* _PROBLEM TO SOLVE_: In the material below, switch every "Allegretto" to "Andante" and give the notation again with nothing else changed. Leave the pictures out of your answer.

* * * *

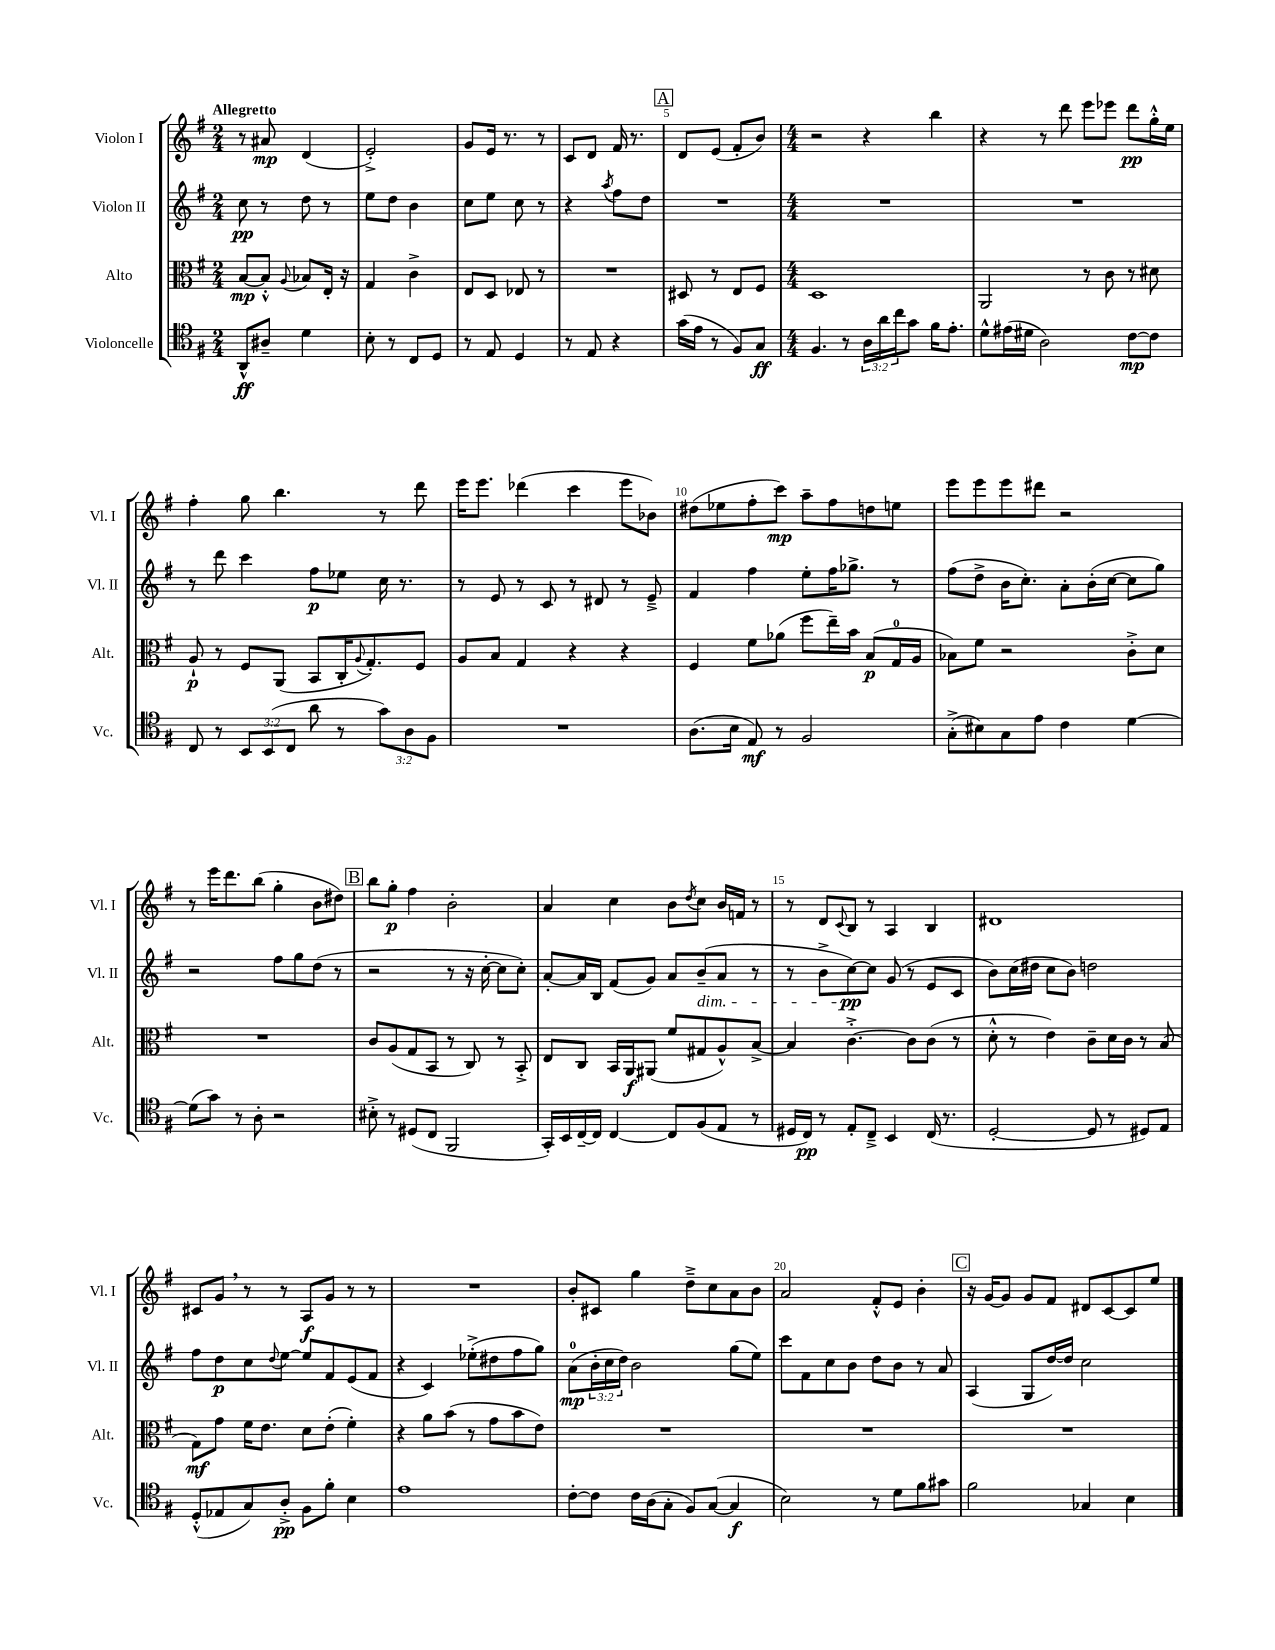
<<
\new StaffGroup <<
\new Staff = "s0" \with { instrumentName = "Violon I" shortInstrumentName = "Vl. I" } {
    \clef treble \key g \major \numericTimeSignature \time 2/4 \tempo "Allegretto"
    r8 ais'8\mp d'4( |
    e'2-.->) |
    g'8 e'16 r8. r8 |
    c'8 d'8 fis'16 r8. |
    \mark \markup { \box "A" } d'8 e'8( fis'8-. b'8) |
    \numericTimeSignature \time 4/4 r2 r4 b''4 |
    r4 r8 d'''8 e'''8 ees'''8 d'''8\pp g''16-.-^ e''16 |
    fis''4-. g''8 b''4. r8 d'''8 |
    e'''16 e'''8. des'''4( c'''4 e'''8 bes'8) |
    dis''8( ees''8 fis''8-. c'''8\mp) a''8-- fis''8 d''8 e''8 |
    e'''8 e'''8 e'''8 dis'''8 r2 |
    r8 e'''16 d'''8. b''8( g''4-. b'8 dis''8) |
    \mark \markup { \box "B" } b''8 g''8-.\p fis''4 b'2-. |
    a'4 c''4 b'8 \acciaccatura { d''8 } c''8 b'16 f'16 r8 |
    r8 d'8 \appoggiatura { c'8 } b8 r8 a4 b4 |
    dis'1 |
    cis'8 g'8 \breathe r8 r8 a8\f g'8 r8 r8 |
    R1 |
    b'8-. cis'8 g''4 d''8---> c''8 a'8 b'8 |
    a'2 fis'8-.-^ e'8 b'4-. |
    \mark \markup { \box "C" } r16 g'16~ g'8 g'8 fis'8 dis'8 c'8~ c'8 e''8 \bar "|." |
}
\new Staff = "s1" \with { instrumentName = "Violon II" shortInstrumentName = "Vl. II" } {
    \clef treble \key g \major \numericTimeSignature \time 2/4 \override Staff.TupletNumber.text = #tuplet-number::calc-fraction-text
    c''8\pp r8 d''8 r8 |
    e''8 d''8 b'4 |
    c''8 e''8 c''8 r8 |
    r4 \acciaccatura { a''8 } fis''8 d''8 |
    \mark \markup { \box "A" } R2 |
    \numericTimeSignature \time 4/4 R1 |
    R1 |
    r8 d'''8 c'''4 fis''8\p ees''8 c''16 r8. |
    r8 e'8 r8 c'8 r8 dis'8 r8 e'8---> |
    fis'4 fis''4 e''8-. fis''16 ges''8.-> r8 |
    fis''8( d''8-> b'16 c''8.-.) a'8-. b'16-.( c''16~ c''8 g''8) |
    r2 fis''8 g''8 d''8( r8 |
    \mark \markup { \box "B" } r2 r8 r16 c''16~-. c''8 c''8-.) |
    a'8~-. a'16 b16 fis'8( g'8) a'8 b'8--\dim( a'8 r8 |
    r8 b'8-> c''8~\pp\!) c''8 g'8( r8 e'8 c'8 |
    b'8) c''16( dis''16 c''8 b'8) d''2 |
    fis''8 d''8\p c''8 \appoggiatura { d''8 } e''8~ e''8 fis'8 e'8( fis'8 |
    r4 c'4) ees''8-.->( dis''8 fis''8 g''8) |
    a'8-0\mp( \tuplet 3/2 { b'16-. c''16 d''16) } b'2 g''8( e''8) |
    c'''8 fis'8 c''8 b'8 d''8 b'8 r8 a'8 |
    \mark \markup { \box "C" } a4( g8 d''16~) d''16 c''2 \bar "|." |
}
\new Staff = "s2" \with { instrumentName = "Alto" shortInstrumentName = "Alt." } {
    \clef alto \key g \major \numericTimeSignature \time 2/4
    b8~\mp b8-.-^ \appoggiatura { a8 } bes8 e16-. r16 |
    g4 c'4-> |
    e8 d8 ees8 r8 |
    R2 |
    \mark \markup { \box "A" } dis8 r8 e8 fis8 |
    \numericTimeSignature \time 4/4 d1 |
    a,2 r8 c'8 r8 dis'8 |
    a8-!\p r8 fis8 a,8( b,8 c16-. \appoggiatura { a8 } g8.-.) fis8 |
    a8 b8 g4 r4 r4 |
    fis4 fis'8 aes'8( fis''8 e''16--) b'16 b8\p( g16-0 a16 |
    bes8) fis'8 r2 c'8-.-> d'8 |
    R1 |
    \mark \markup { \box "B" } c'8 a8( g8 b,8 r8 c8) r8 b,8-.-> |
    e8 c8 b,16 a,16\f ais,8( fis'8 gis8 a8-^) b8~-> |
    b4 c'4.~-.-> c'8 c'8( r8 |
    d'8-.-^ r8 e'4) c'8-- d'16 c'16 r8 b8( |
    g8\mf) g'8 fis'16 e'8. d'8 e'8-.( fis'4-.) |
    r4 a'8 b'8( r8 g'8 b'8 e'8) |
    R1 |
    R1 |
    \mark \markup { \box "C" } R1 \bar "|." |
}
\new Staff = "s3" \with { instrumentName = "Violoncelle" shortInstrumentName = "Vc." } {
    \clef tenor \key g \major \numericTimeSignature \time 2/4 \override Staff.TupletNumber.text = #tuplet-number::calc-fraction-text
    a,8-^\ff ais8-- d'4 |
    b8-. r8 c8 d8 |
    r8 e8 d4 |
    r8 e8 r4 |
    \mark \markup { \box "A" } g'16( e'16 r8 fis8) g8\ff |
    \numericTimeSignature \time 4/4 fis4. r8 \tuplet 3/2 { a16 a'16 c''16 } g'8 fis'16 e'8.-. |
    d'8-^ eis'16( dis'16 a2) c'8~\mp c'8 |
    c8 r8 \tuplet 3/2 { b,8 b,8( c8 } a'8 r8 \tuplet 3/2 { g'8) a8 fis8 } |
    R1 |
    a8.( b16 e8\mf) r8 fis2 |
    g8-.->( bis8) g8 e'8 c'4 d'4~ |
    d'8( g'8) r8 a8-. r2 |
    \mark \markup { \box "B" } bis8-.-> r8 dis8( c8 fis,2 |
    g,16-.) b,16 c16~-- c16 c4~ c8 fis8( e8 r8 |
    dis16 c16\pp) r8 e8-. c8---> b,4 c16( r8. |
    d2~-. d8 r8 dis8) e8 |
    d8-.-^( ees8 g8) a8-.->\pp fis8 fis'8-. b4 |
    e'1 |
    c'8~-. c'8 c'16 a16( g8-. fis8) g8~( g4\f |
    b2) r8 d'8 fis'8 gis'8 |
    \mark \markup { \box "C" } fis'2 ges4 b4 \bar "|." |
}
>>
>>
\layout { \context { \Score \override BarNumber.break-visibility = ##(#f #t #t) barNumberVisibility = #(every-nth-bar-number-visible 5) } }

* * * *

* _SOLUTION_:
<<
\new StaffGroup <<
\new Staff = "s0" \with { instrumentName = "Violon I" shortInstrumentName = "Vl. I" } {
    \clef treble \key g \major \numericTimeSignature \time 2/4 \tempo "Andante"
    r8 ais'8\mp d'4( |
    e'2-.->) |
    g'8 e'16 r8. r8 |
    c'8 d'8 fis'16 r8. |
    \mark \markup { \box "A" } d'8 e'8( fis'8-. b'8) |
    \numericTimeSignature \time 4/4 r2 r4 b''4 |
    r4 r8 d'''8 e'''8 ees'''8 d'''8\pp g''16-.-^ e''16 |
    fis''4-. g''8 b''4. r8 d'''8 |
    e'''16 e'''8. des'''4( c'''4 e'''8 bes'8) |
    dis''8( ees''8 fis''8-. c'''8\mp) a''8-- fis''8 d''8 e''8 |
    e'''8 e'''8 e'''8 dis'''8 r2 |
    r8 e'''16 d'''8. b''8( g''4-. b'8 dis''8) |
    \mark \markup { \box "B" } b''8 g''8-.\p fis''4 b'2-. |
    a'4 c''4 b'8 \acciaccatura { d''8 } c''8 b'16 f'16 r8 |
    r8 d'8 \appoggiatura { c'8 } b8 r8 a4 b4 |
    dis'1 |
    cis'8 g'8 \breathe r8 r8 a8\f g'8 r8 r8 |
    R1 |
    b'8-. cis'8 g''4 d''8---> c''8 a'8 b'8 |
    a'2 fis'8-.-^ e'8 b'4-. |
    \mark \markup { \box "C" } r16 g'16~ g'8 g'8 fis'8 dis'8 c'8~ c'8 e''8 \bar "|." |
}
\new Staff = "s1" \with { instrumentName = "Violon II" shortInstrumentName = "Vl. II" } {
    \clef treble \key g \major \numericTimeSignature \time 2/4 \override Staff.TupletNumber.text = #tuplet-number::calc-fraction-text
    c''8\pp r8 d''8 r8 |
    e''8 d''8 b'4 |
    c''8 e''8 c''8 r8 |
    r4 \acciaccatura { a''8 } fis''8 d''8 |
    \mark \markup { \box "A" } R2 |
    \numericTimeSignature \time 4/4 R1 |
    R1 |
    r8 d'''8 c'''4 fis''8\p ees''8 c''16 r8. |
    r8 e'8 r8 c'8 r8 dis'8 r8 e'8---> |
    fis'4 fis''4 e''8-. fis''16 ges''8.-> r8 |
    fis''8( d''8-> b'16 c''8.-.) a'8-. b'16-.( c''16~ c''8 g''8) |
    r2 fis''8 g''8 d''8( r8 |
    \mark \markup { \box "B" } r2 r8 r16 c''16~-. c''8 c''8-.) |
    a'8~-. a'16 b16 fis'8( g'8) a'8 b'8--\dim( a'8 r8 |
    r8 b'8-> c''8~\pp\!) c''8 g'8( r8 e'8 c'8 |
    b'8) c''16( dis''16 c''8 b'8) d''2 |
    fis''8 d''8\p c''8 \appoggiatura { d''8 } e''8~ e''8 fis'8 e'8( fis'8 |
    r4 c'4) ees''8-.->( dis''8 fis''8 g''8) |
    a'8-0\mp( \tuplet 3/2 { b'16-. c''16 d''16) } b'2 g''8( e''8) |
    c'''8 fis'8 c''8 b'8 d''8 b'8 r8 a'8 |
    \mark \markup { \box "C" } a4( g8 d''16~) d''16 c''2 \bar "|." |
}
\new Staff = "s2" \with { instrumentName = "Alto" shortInstrumentName = "Alt." } {
    \clef alto \key g \major \numericTimeSignature \time 2/4
    b8~\mp b8-.-^ \appoggiatura { a8 } bes8 e16-. r16 |
    g4 c'4-> |
    e8 d8 ees8 r8 |
    R2 |
    \mark \markup { \box "A" } dis8 r8 e8 fis8 |
    \numericTimeSignature \time 4/4 d1 |
    a,2 r8 c'8 r8 dis'8 |
    a8-!\p r8 fis8 a,8( b,8 c16-. \appoggiatura { a8 } g8.-.) fis8 |
    a8 b8 g4 r4 r4 |
    fis4 fis'8 aes'8( fis''8 e''16--) b'16 b8\p( g16-0 a16 |
    bes8) fis'8 r2 c'8-.-> d'8 |
    R1 |
    \mark \markup { \box "B" } c'8 a8( g8 b,8 r8 c8) r8 b,8-.-> |
    e8 c8 b,16 a,16\f ais,8( fis'8 gis8 a8-^) b8~-> |
    b4 c'4.~-.-> c'8 c'8( r8 |
    d'8-.-^ r8 e'4) c'8-- d'16 c'16 r8 b8( |
    g8\mf) g'8 fis'16 e'8. d'8 e'8-.( fis'4-.) |
    r4 a'8 b'8( r8 g'8 b'8 e'8) |
    R1 |
    R1 |
    \mark \markup { \box "C" } R1 \bar "|." |
}
\new Staff = "s3" \with { instrumentName = "Violoncelle" shortInstrumentName = "Vc." } {
    \clef tenor \key g \major \numericTimeSignature \time 2/4 \override Staff.TupletNumber.text = #tuplet-number::calc-fraction-text
    a,8-^\ff ais8-- d'4 |
    b8-. r8 c8 d8 |
    r8 e8 d4 |
    r8 e8 r4 |
    \mark \markup { \box "A" } g'16( e'16 r8 fis8) g8\ff |
    \numericTimeSignature \time 4/4 fis4. r8 \tuplet 3/2 { a16 a'16 c''16 } g'8 fis'16 e'8.-. |
    d'8-^ eis'16( dis'16 a2) c'8~\mp c'8 |
    c8 r8 \tuplet 3/2 { b,8 b,8( c8 } a'8 r8 \tuplet 3/2 { g'8) a8 fis8 } |
    R1 |
    a8.( b16 e8\mf) r8 fis2 |
    g8-.->( bis8) g8 e'8 c'4 d'4~ |
    d'8( g'8) r8 a8-. r2 |
    \mark \markup { \box "B" } bis8-.-> r8 dis8( c8 fis,2 |
    g,16-.) b,16 c16~-- c16 c4~ c8 fis8( e8 r8 |
    dis16 c16\pp) r8 e8-. c8---> b,4 c16( r8. |
    d2~-. d8 r8 dis8) e8 |
    d8-.-^( ees8 g8) a8-.->\pp fis8 fis'8-. b4 |
    e'1 |
    c'8~-. c'8 c'16 a16( g8-. fis8) g8~( g4\f |
    b2) r8 d'8 fis'8 gis'8 |
    \mark \markup { \box "C" } fis'2 ges4 b4 \bar "|." |
}
>>
>>
\layout { \context { \Score \override BarNumber.break-visibility = ##(#f #t #t) barNumberVisibility = #(every-nth-bar-number-visible 5) } }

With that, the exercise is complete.